_Exercise_:
Using the entries below, copy exactly each line from the line with "none -> brown plate C3 level 1" up to and including the line with "none -> cyan plate E6:F6 level 1", with every picture left out.

_Scene change data_:
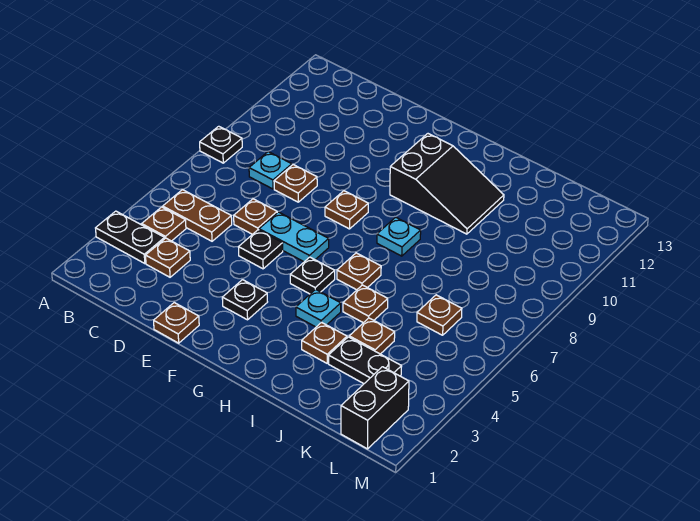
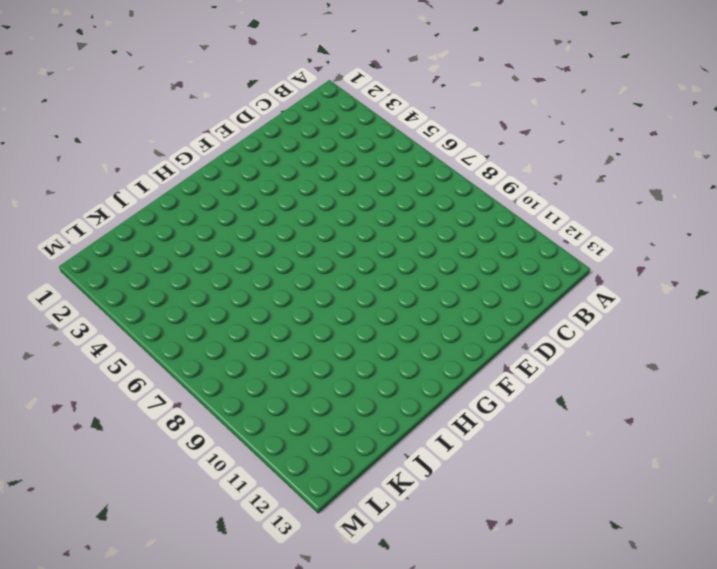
none -> black plate A3:B3 level 1
none -> black plate A8 level 1
none -> brown plate B4 level 1

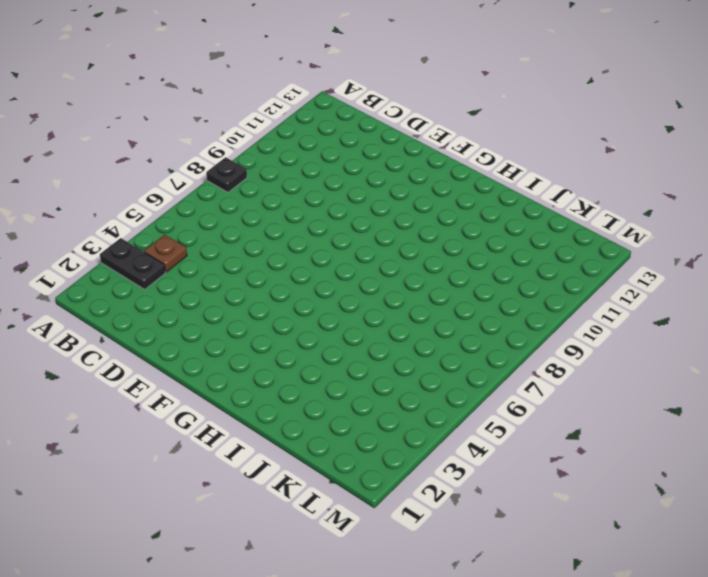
none -> brown plate B5:C5 level 1
none -> brown plate C3 level 1
none -> cyan plate C8 level 1

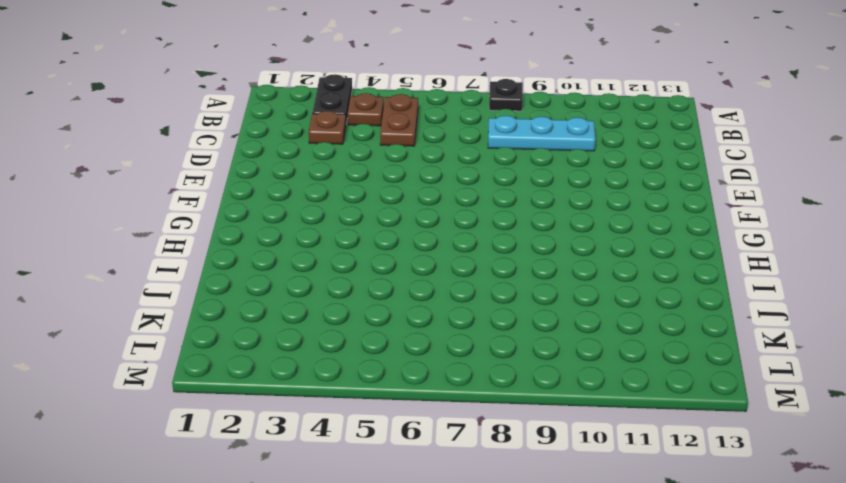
cyan plate C8:C10 level 1 -> cyan plate C8 level 1
none -> brown plate D6 level 1
none -> brown plate D8 level 1
none -> brown plate E1 level 1

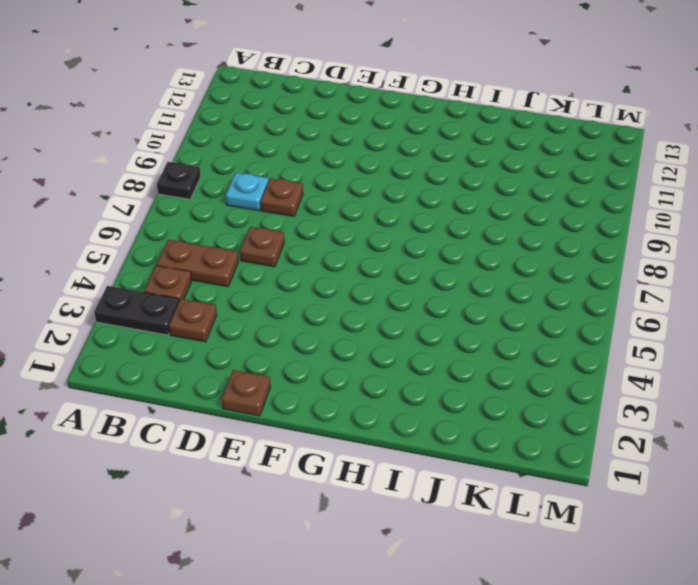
none -> black plate E5 level 1
none -> cyan plate E6:F6 level 1
none -> black plate F3 level 1

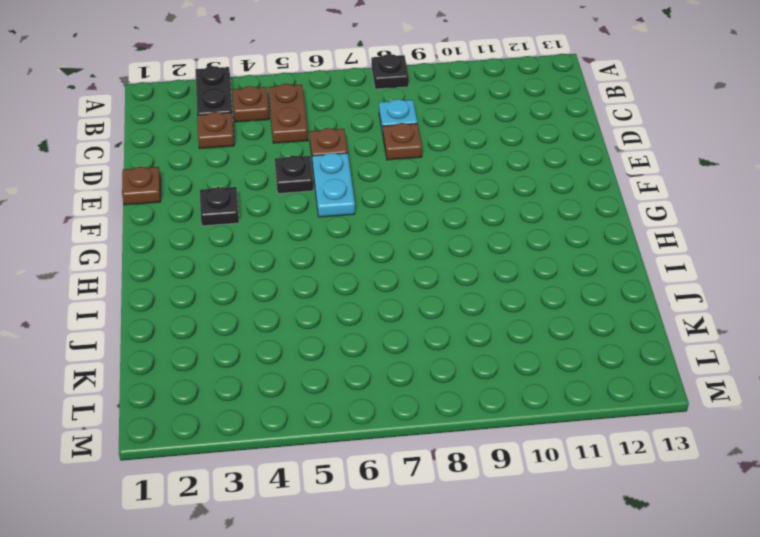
none -> brown plate F8 level 1
none -> black plate G5 level 1
none -> black slope G10:I11 level 1 top G

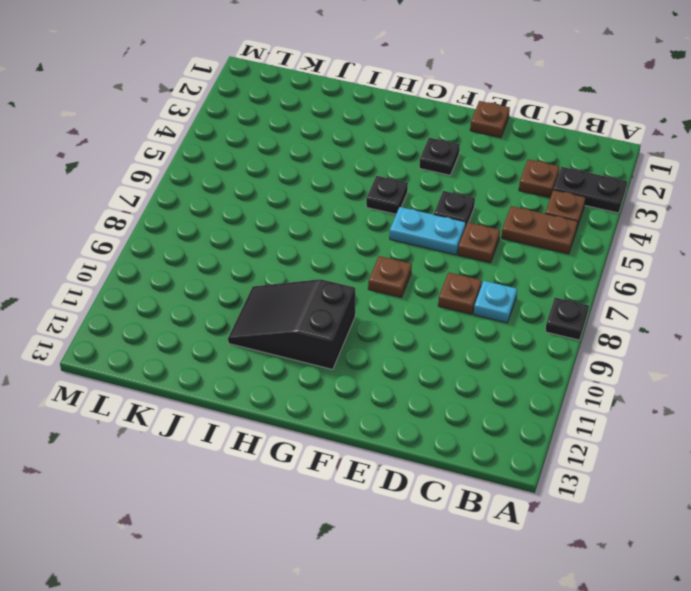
none -> cyan plate H4 level 1
none -> brown plate H6 level 1
none -> cyan plate H8 level 1

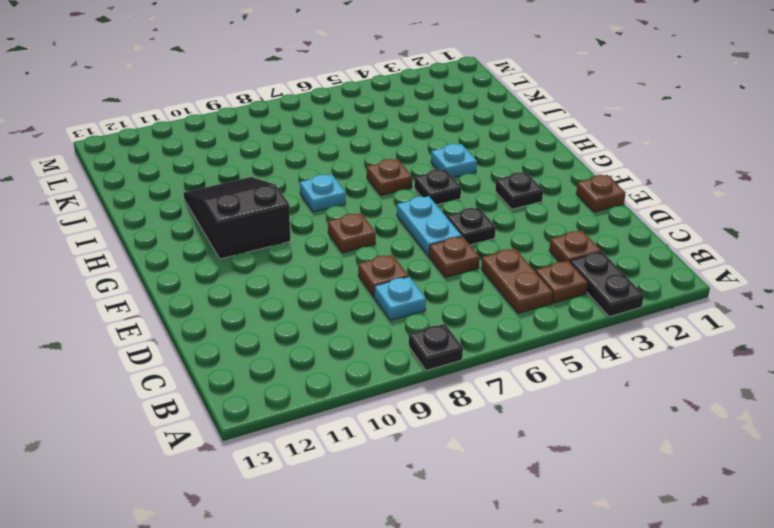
none -> brown plate I3 level 1
none -> brown plate I5 level 1
none -> black plate J3:K3 level 1

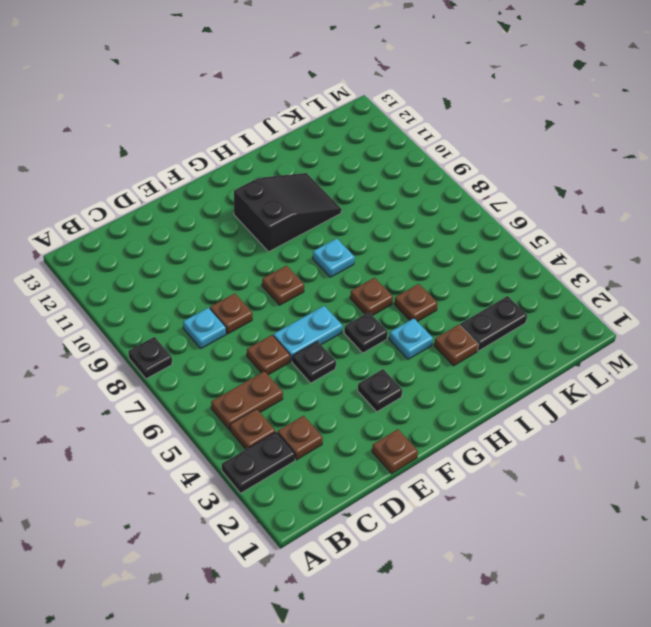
none -> brown plate J4 level 1
none -> brown plate K6 level 1
none -> black brick L1:L2 level 1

_Result_:
none -> brown plate C3 level 1
none -> cyan plate C8 level 1

cyan plate C8:C10 level 1 -> cyan plate C8 level 1
none -> brown plate D6 level 1
none -> brown plate D8 level 1
none -> brown plate E1 level 1

none -> black plate E5 level 1
none -> cyan plate E6:F6 level 1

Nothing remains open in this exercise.